▶ **Extracted material**
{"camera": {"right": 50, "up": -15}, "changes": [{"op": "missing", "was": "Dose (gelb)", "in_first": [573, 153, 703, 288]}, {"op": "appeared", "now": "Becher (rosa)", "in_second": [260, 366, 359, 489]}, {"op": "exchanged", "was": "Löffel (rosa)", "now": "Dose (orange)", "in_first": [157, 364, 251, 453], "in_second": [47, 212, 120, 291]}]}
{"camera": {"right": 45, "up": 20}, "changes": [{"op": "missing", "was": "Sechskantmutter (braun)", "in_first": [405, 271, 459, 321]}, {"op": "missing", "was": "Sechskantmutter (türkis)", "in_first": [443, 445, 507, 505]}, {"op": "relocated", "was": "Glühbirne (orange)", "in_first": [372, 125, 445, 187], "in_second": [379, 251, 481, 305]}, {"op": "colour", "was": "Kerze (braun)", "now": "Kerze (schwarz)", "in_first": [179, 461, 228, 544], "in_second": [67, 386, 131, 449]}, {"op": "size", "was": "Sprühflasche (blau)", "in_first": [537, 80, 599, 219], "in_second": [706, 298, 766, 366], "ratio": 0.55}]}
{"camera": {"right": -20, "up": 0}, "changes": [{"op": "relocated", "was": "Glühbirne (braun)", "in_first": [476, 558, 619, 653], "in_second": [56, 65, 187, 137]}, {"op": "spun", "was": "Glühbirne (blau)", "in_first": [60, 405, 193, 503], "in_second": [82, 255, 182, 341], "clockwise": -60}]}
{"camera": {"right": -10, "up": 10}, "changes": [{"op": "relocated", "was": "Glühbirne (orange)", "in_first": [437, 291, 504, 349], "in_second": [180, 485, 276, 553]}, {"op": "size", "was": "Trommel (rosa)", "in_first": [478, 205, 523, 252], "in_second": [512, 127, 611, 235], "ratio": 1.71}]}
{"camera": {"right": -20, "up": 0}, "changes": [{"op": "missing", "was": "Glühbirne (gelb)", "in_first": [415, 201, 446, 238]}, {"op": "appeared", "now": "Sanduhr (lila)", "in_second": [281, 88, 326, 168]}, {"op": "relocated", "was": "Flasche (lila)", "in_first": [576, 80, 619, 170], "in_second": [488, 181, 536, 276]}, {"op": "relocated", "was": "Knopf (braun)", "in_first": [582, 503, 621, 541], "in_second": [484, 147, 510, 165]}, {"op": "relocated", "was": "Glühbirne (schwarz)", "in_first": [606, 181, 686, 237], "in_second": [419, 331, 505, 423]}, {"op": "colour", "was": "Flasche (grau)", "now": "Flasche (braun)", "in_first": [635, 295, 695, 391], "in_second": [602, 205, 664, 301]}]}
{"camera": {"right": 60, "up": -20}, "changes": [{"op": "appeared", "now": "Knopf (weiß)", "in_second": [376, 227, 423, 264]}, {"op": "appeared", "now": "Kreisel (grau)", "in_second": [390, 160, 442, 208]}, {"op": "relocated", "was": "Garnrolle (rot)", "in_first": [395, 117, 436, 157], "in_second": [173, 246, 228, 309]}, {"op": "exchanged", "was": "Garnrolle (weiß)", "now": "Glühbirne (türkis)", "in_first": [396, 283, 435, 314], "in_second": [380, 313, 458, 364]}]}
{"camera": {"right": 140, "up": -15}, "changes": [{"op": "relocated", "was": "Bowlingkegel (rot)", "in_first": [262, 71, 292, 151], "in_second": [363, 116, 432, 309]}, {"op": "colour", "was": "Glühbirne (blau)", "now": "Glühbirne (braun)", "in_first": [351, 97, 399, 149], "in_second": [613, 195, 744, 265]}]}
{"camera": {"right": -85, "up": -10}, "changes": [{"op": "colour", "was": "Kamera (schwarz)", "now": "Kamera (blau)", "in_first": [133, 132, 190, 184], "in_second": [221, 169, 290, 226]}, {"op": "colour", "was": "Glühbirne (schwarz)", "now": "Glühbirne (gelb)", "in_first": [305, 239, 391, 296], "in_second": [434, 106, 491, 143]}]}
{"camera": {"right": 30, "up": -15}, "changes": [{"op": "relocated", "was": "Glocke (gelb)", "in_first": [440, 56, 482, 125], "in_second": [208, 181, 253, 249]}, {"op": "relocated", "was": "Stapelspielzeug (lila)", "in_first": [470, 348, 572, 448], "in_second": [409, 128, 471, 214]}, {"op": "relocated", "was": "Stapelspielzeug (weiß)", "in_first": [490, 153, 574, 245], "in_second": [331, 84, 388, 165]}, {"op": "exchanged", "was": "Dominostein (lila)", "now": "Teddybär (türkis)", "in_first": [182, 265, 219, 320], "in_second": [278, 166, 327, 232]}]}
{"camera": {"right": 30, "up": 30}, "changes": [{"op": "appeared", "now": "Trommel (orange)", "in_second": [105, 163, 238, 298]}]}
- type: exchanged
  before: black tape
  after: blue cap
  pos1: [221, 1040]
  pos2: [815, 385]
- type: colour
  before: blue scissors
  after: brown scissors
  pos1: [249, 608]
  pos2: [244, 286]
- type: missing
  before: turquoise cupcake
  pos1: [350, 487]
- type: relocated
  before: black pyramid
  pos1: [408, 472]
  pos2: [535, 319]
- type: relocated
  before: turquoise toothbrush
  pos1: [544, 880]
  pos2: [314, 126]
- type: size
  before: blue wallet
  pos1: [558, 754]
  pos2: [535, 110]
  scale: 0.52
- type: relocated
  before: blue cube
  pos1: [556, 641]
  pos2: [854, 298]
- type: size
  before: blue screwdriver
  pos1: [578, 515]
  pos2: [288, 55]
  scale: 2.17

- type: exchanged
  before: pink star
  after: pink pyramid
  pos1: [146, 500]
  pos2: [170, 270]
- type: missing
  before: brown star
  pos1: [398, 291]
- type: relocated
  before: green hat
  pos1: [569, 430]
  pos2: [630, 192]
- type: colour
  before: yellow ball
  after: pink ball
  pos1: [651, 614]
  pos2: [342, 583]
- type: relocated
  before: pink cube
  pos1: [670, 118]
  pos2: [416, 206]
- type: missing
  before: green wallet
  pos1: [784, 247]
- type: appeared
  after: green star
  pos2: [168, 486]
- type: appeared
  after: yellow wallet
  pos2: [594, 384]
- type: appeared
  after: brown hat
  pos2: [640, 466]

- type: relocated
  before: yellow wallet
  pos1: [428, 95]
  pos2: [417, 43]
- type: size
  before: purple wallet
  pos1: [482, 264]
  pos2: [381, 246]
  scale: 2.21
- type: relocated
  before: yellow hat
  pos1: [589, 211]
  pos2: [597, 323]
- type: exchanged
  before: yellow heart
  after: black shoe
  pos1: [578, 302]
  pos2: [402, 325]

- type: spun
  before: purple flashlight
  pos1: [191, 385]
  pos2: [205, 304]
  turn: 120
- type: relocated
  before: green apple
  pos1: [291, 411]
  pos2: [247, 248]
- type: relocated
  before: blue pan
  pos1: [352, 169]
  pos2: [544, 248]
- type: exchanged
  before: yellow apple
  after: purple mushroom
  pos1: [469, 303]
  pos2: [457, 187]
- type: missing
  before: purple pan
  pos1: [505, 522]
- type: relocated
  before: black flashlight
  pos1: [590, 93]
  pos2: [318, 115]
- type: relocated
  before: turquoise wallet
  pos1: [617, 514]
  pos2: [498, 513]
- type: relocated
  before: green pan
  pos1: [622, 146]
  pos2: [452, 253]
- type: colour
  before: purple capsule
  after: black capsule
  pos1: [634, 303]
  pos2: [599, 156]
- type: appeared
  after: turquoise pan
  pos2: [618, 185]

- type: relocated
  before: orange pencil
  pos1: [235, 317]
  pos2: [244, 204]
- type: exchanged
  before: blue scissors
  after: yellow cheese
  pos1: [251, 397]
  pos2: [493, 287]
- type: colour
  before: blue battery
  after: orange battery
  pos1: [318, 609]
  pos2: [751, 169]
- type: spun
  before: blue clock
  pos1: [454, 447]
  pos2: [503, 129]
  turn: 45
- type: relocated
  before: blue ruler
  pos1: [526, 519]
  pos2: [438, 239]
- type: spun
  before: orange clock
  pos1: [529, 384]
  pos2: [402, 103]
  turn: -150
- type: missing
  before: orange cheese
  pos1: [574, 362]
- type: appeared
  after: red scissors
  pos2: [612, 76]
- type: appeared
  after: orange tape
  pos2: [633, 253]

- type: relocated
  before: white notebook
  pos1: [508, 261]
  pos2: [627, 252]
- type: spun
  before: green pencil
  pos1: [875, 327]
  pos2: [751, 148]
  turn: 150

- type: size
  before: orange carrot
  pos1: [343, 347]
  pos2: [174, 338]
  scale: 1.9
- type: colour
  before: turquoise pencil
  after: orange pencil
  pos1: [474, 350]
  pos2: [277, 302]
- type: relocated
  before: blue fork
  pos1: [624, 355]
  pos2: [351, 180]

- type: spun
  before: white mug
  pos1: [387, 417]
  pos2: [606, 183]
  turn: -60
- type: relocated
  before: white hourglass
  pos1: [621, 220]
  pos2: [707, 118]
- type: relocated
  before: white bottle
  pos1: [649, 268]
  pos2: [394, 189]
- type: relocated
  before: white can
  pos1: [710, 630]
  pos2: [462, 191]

▶ **Exercise instructions**
Reproduce exactly the entries above, limited to the lines from the one with "scale: 0.52" through the one with "pos2: [288, 55]", both included.

▶ **Written answer**
  scale: 0.52
- type: relocated
  before: blue cube
  pos1: [556, 641]
  pos2: [854, 298]
- type: size
  before: blue screwdriver
  pos1: [578, 515]
  pos2: [288, 55]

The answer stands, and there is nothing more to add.